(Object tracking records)

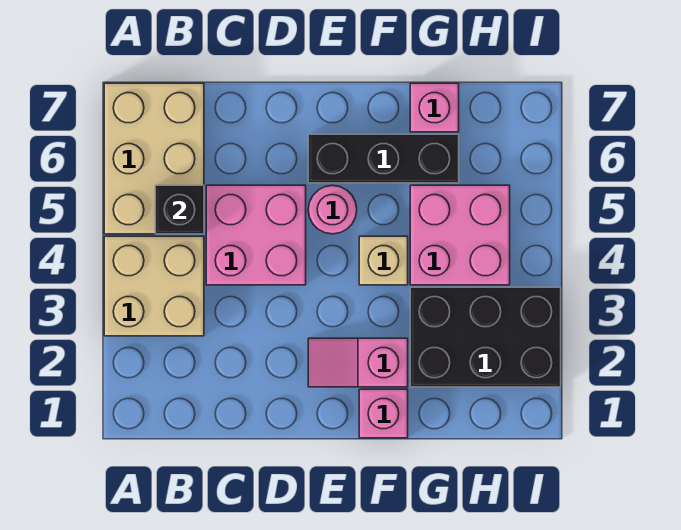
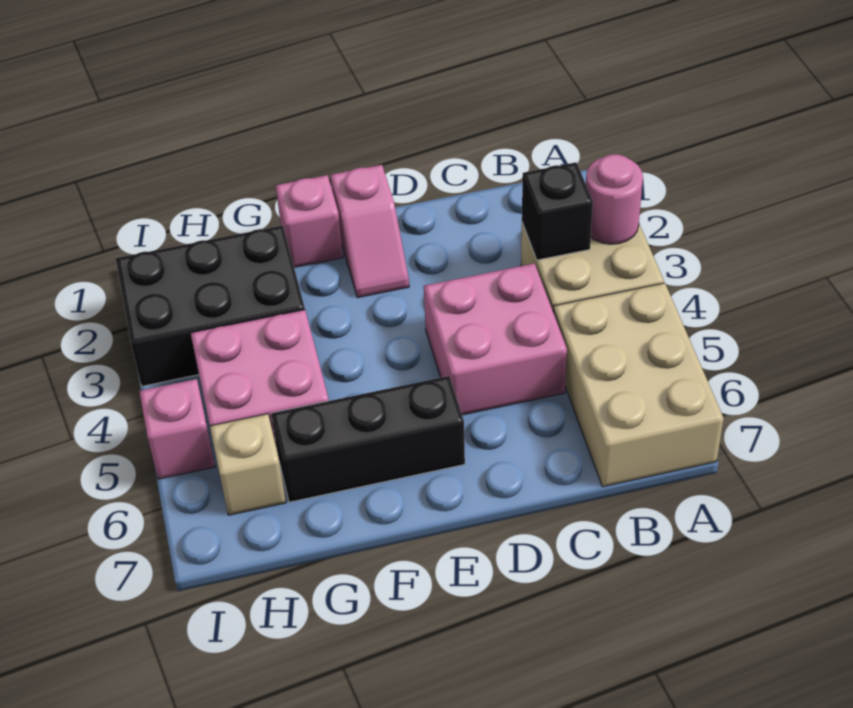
black 1x1 brick [155,185,204,234] -> black 1x1 brick moved to [522,162,593,260]
pink 1x2 slope [308,338,408,387] -> pink 1x2 slope turned to [330,165,409,298]
pink 1x1 round brick [308,185,357,234] -> pink 1x1 round brick moved to [586,154,643,244]
tan 1x1 brick [359,236,408,285] -> tan 1x1 brick moved to [210,414,286,515]
pink 1x1 brick [410,83,459,132] -> pink 1x1 brick moved to [139,379,215,479]

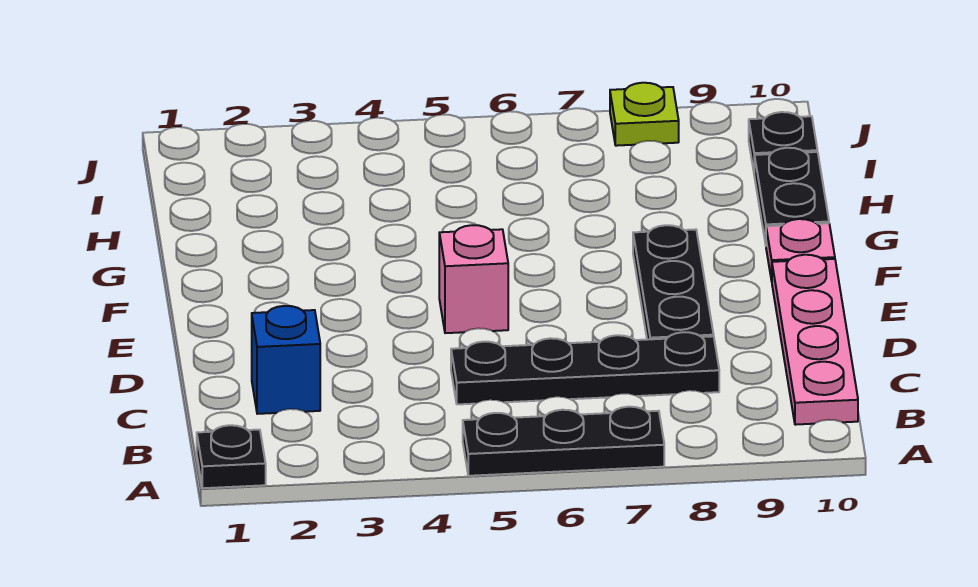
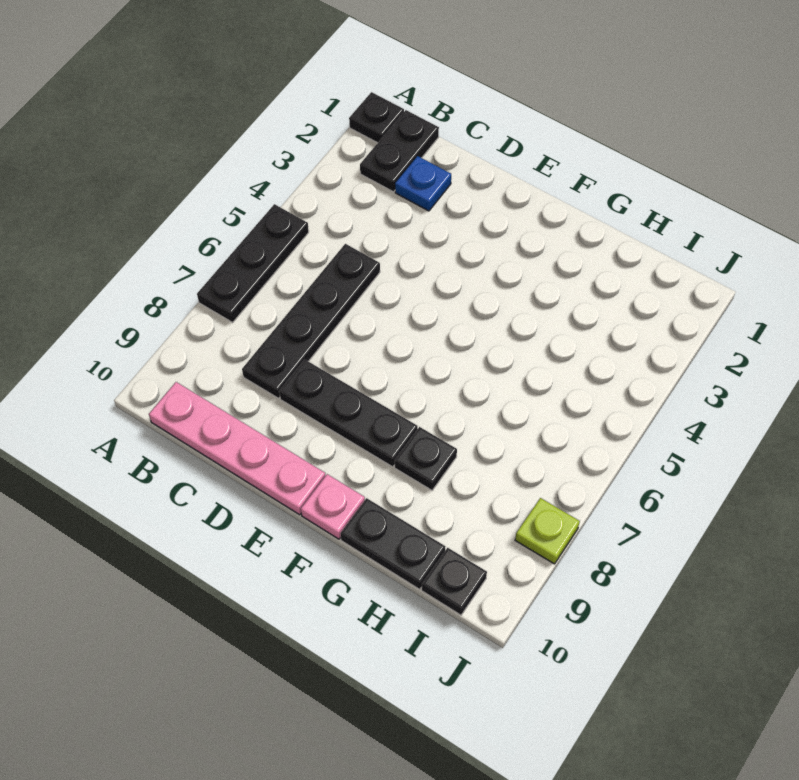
none -> black 1x2 plate [360,110,439,192]
blue 1x1 brick [252,306,320,414] -> blue 1x1 plate [395,156,451,211]
pink 1x1 brick [439,225,508,333] -> none
none -> black 1x1 plate [395,427,457,490]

- Assigned task -
Exactly and only the lines from the line containing "pink 1x1 brick [439,225,508,333] -> none" through the final line of the records above must be returned.

- Exercise solution -
pink 1x1 brick [439,225,508,333] -> none
none -> black 1x1 plate [395,427,457,490]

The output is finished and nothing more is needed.